> [GIVEN REQUEST]:
Reproduce the stretch of the listing from the start through the line containing "green semicircle: moved 2 px left", keeping every line exactly as it appears, and output nothing else.

> [RECORDS SUPPLIED]:
● ● ● ●

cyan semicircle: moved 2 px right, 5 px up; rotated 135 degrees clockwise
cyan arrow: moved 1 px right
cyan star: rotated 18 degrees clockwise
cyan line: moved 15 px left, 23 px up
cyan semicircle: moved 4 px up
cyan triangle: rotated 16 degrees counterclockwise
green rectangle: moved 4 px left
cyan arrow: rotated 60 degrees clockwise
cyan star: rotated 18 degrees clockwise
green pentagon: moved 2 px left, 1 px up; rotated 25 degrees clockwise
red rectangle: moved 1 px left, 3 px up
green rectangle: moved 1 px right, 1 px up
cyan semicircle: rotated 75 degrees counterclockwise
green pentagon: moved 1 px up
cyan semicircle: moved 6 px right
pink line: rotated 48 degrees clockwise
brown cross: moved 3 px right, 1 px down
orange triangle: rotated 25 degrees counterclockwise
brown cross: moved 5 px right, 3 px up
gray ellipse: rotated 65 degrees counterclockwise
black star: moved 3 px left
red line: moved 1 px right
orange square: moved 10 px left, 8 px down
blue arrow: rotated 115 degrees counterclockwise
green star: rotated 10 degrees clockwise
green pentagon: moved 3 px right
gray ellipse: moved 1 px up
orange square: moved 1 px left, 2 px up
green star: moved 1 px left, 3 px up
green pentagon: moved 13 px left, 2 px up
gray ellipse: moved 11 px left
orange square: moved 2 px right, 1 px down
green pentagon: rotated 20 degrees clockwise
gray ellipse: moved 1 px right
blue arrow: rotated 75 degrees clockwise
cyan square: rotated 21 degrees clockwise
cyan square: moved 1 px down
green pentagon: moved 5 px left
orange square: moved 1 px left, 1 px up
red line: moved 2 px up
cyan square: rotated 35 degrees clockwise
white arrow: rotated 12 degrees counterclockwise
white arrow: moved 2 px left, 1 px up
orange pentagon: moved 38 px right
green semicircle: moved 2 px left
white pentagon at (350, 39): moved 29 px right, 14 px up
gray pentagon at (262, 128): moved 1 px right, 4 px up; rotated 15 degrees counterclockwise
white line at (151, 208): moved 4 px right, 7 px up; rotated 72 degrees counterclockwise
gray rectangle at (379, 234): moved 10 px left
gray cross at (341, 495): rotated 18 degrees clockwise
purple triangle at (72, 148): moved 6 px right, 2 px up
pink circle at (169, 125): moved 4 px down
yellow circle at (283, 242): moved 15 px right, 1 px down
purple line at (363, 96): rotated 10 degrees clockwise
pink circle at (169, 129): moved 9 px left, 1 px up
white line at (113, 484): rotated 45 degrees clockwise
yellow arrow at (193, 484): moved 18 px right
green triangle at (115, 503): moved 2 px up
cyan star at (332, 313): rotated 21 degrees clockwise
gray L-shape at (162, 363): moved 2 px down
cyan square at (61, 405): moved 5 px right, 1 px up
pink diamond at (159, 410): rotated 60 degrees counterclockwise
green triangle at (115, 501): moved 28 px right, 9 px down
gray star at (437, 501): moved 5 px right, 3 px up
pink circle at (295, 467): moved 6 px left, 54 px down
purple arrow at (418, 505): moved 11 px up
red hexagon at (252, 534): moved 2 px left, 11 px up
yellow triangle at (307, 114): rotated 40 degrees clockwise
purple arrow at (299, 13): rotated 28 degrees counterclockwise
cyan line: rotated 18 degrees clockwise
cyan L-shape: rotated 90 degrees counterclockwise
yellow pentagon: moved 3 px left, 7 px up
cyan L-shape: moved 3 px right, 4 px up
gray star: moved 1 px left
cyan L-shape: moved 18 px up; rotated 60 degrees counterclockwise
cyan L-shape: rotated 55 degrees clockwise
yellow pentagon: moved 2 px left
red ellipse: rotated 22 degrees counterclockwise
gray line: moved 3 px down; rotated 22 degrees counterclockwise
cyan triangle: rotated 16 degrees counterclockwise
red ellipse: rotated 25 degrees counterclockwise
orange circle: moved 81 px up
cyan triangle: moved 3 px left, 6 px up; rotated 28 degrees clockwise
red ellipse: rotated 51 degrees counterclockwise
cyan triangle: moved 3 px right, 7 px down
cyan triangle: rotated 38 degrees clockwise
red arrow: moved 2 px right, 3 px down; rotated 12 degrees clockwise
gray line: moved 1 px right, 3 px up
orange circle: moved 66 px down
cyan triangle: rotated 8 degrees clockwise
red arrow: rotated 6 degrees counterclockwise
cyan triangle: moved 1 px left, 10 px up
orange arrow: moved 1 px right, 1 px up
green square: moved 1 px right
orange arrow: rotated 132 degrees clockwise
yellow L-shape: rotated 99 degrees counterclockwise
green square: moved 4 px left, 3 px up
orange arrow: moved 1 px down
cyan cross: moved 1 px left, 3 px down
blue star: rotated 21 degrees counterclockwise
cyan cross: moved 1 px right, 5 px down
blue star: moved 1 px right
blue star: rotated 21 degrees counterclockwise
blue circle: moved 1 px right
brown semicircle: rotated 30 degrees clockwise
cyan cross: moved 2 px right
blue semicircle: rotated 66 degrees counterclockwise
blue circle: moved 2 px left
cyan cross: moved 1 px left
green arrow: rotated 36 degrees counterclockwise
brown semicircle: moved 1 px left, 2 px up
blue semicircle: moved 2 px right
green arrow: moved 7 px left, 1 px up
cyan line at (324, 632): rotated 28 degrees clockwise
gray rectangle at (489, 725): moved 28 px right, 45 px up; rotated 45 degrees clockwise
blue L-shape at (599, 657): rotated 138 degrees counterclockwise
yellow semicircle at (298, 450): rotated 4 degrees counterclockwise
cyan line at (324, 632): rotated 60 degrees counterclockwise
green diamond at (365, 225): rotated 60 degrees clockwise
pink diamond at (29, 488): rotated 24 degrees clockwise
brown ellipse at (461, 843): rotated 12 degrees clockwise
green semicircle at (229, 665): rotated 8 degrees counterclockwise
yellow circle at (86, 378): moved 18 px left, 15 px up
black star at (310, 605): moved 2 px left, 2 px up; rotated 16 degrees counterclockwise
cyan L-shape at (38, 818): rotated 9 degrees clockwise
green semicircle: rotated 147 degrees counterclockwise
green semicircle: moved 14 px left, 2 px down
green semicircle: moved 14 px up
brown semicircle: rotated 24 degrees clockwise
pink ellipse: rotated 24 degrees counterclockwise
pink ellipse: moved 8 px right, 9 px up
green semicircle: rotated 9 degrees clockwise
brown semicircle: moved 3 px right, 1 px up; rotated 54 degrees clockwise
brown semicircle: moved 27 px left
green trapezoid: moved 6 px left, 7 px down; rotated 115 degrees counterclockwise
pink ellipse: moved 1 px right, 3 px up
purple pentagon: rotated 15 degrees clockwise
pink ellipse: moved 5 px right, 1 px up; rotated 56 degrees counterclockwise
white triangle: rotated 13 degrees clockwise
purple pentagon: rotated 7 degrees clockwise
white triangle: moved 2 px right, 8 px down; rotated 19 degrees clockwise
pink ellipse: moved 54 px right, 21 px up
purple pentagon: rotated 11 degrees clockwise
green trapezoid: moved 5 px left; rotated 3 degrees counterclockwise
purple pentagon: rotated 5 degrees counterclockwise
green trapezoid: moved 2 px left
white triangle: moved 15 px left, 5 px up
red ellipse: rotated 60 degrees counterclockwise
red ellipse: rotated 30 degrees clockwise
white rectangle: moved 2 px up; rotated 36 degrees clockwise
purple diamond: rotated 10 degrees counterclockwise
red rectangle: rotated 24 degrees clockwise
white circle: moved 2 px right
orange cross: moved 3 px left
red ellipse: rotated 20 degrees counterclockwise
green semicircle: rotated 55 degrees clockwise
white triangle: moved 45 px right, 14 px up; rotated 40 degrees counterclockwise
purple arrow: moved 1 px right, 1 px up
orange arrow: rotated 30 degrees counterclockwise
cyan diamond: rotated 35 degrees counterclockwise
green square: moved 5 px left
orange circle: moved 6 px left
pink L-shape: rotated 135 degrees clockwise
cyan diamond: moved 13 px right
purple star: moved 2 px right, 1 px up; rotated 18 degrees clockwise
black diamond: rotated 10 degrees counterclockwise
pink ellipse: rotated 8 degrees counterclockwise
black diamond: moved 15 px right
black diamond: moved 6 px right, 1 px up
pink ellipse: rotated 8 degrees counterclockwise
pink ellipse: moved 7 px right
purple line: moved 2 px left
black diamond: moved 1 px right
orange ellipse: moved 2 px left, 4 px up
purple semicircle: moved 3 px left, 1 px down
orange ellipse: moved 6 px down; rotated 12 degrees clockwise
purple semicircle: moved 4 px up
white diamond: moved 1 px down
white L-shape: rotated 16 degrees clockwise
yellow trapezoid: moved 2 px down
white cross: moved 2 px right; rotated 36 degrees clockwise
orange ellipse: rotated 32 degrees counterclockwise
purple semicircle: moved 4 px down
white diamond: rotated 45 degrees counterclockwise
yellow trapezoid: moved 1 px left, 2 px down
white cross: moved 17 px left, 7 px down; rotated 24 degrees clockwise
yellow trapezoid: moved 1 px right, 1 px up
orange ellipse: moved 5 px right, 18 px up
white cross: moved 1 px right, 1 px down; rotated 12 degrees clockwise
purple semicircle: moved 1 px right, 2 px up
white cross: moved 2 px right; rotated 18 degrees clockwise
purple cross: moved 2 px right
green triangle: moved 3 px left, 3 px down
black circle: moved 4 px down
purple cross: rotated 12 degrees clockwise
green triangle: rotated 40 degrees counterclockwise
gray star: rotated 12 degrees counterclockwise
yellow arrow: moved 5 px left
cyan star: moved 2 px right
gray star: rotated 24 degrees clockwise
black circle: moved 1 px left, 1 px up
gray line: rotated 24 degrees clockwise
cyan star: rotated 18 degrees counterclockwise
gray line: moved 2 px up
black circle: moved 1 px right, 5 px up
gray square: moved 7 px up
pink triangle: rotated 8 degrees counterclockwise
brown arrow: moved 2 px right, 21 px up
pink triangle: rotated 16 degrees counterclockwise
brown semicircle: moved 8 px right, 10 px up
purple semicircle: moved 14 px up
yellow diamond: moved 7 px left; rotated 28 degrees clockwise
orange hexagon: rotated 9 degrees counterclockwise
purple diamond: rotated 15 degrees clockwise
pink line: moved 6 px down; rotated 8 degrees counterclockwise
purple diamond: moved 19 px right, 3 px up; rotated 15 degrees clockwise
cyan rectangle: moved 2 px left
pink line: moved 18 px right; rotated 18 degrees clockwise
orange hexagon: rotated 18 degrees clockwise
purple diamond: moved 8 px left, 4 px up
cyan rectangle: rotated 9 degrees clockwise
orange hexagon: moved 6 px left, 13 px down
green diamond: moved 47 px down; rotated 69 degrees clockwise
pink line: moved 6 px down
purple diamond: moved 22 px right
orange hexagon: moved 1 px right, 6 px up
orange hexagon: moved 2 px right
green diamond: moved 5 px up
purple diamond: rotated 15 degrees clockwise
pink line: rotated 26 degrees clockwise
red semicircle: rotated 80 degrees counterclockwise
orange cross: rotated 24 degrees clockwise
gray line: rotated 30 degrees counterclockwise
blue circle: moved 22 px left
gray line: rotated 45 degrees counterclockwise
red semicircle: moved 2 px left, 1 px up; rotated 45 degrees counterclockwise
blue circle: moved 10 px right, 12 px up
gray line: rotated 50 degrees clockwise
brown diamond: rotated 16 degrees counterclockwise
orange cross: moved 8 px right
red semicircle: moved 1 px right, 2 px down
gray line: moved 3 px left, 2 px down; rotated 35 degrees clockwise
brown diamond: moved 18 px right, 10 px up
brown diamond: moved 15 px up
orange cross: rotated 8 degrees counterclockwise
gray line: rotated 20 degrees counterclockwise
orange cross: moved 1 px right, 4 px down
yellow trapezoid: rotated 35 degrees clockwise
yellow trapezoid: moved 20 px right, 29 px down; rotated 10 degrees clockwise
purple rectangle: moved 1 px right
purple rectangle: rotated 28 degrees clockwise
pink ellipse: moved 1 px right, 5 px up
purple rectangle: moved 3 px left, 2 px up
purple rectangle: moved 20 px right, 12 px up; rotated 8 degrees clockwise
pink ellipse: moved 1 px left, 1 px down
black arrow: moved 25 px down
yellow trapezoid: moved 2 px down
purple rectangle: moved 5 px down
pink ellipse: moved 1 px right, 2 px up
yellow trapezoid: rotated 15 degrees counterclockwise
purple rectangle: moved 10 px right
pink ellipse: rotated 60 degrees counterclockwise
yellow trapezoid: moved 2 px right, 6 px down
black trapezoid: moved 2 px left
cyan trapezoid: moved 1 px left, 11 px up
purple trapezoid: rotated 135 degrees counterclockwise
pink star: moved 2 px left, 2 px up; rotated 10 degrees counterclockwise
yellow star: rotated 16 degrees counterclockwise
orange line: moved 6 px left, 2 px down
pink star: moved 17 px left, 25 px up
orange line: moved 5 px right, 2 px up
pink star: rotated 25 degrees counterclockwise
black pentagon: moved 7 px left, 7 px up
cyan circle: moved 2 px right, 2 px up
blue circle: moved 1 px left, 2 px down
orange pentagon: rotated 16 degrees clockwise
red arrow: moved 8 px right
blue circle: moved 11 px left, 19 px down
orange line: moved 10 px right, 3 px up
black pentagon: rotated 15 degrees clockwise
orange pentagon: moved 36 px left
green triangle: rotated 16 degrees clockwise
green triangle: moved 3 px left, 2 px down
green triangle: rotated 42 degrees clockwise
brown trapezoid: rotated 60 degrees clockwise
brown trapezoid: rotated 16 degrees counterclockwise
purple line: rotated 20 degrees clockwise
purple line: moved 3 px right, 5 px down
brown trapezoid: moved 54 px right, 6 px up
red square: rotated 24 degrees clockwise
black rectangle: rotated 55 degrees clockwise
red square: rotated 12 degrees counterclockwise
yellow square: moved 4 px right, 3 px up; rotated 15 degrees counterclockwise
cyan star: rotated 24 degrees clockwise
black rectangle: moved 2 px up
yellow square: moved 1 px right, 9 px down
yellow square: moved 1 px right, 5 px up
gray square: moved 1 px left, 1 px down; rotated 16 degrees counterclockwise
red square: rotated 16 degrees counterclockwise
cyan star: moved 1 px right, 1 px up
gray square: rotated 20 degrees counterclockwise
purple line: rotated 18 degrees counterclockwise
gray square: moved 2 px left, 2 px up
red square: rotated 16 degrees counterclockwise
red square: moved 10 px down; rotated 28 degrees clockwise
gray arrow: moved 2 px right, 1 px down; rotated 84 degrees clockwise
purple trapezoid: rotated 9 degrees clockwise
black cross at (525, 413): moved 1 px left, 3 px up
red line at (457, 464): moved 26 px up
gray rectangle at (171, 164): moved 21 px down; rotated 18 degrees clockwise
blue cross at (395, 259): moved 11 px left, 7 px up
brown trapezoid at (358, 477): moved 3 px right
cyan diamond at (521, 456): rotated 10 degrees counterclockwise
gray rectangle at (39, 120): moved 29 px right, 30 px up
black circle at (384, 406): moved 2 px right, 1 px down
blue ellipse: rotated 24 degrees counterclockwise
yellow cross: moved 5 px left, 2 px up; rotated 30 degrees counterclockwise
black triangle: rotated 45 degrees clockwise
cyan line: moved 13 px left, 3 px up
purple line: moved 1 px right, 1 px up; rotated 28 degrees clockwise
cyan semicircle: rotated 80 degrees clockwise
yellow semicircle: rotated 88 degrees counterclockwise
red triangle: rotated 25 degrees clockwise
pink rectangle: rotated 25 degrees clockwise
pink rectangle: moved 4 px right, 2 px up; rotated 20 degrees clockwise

● ● ● ●

> [FULL SOLUTION]:
cyan semicircle: moved 2 px right, 5 px up; rotated 135 degrees clockwise
cyan arrow: moved 1 px right
cyan star: rotated 18 degrees clockwise
cyan line: moved 15 px left, 23 px up
cyan semicircle: moved 4 px up
cyan triangle: rotated 16 degrees counterclockwise
green rectangle: moved 4 px left
cyan arrow: rotated 60 degrees clockwise
cyan star: rotated 18 degrees clockwise
green pentagon: moved 2 px left, 1 px up; rotated 25 degrees clockwise
red rectangle: moved 1 px left, 3 px up
green rectangle: moved 1 px right, 1 px up
cyan semicircle: rotated 75 degrees counterclockwise
green pentagon: moved 1 px up
cyan semicircle: moved 6 px right
pink line: rotated 48 degrees clockwise
brown cross: moved 3 px right, 1 px down
orange triangle: rotated 25 degrees counterclockwise
brown cross: moved 5 px right, 3 px up
gray ellipse: rotated 65 degrees counterclockwise
black star: moved 3 px left
red line: moved 1 px right
orange square: moved 10 px left, 8 px down
blue arrow: rotated 115 degrees counterclockwise
green star: rotated 10 degrees clockwise
green pentagon: moved 3 px right
gray ellipse: moved 1 px up
orange square: moved 1 px left, 2 px up
green star: moved 1 px left, 3 px up
green pentagon: moved 13 px left, 2 px up
gray ellipse: moved 11 px left
orange square: moved 2 px right, 1 px down
green pentagon: rotated 20 degrees clockwise
gray ellipse: moved 1 px right
blue arrow: rotated 75 degrees clockwise
cyan square: rotated 21 degrees clockwise
cyan square: moved 1 px down
green pentagon: moved 5 px left
orange square: moved 1 px left, 1 px up
red line: moved 2 px up
cyan square: rotated 35 degrees clockwise
white arrow: rotated 12 degrees counterclockwise
white arrow: moved 2 px left, 1 px up
orange pentagon: moved 38 px right
green semicircle: moved 2 px left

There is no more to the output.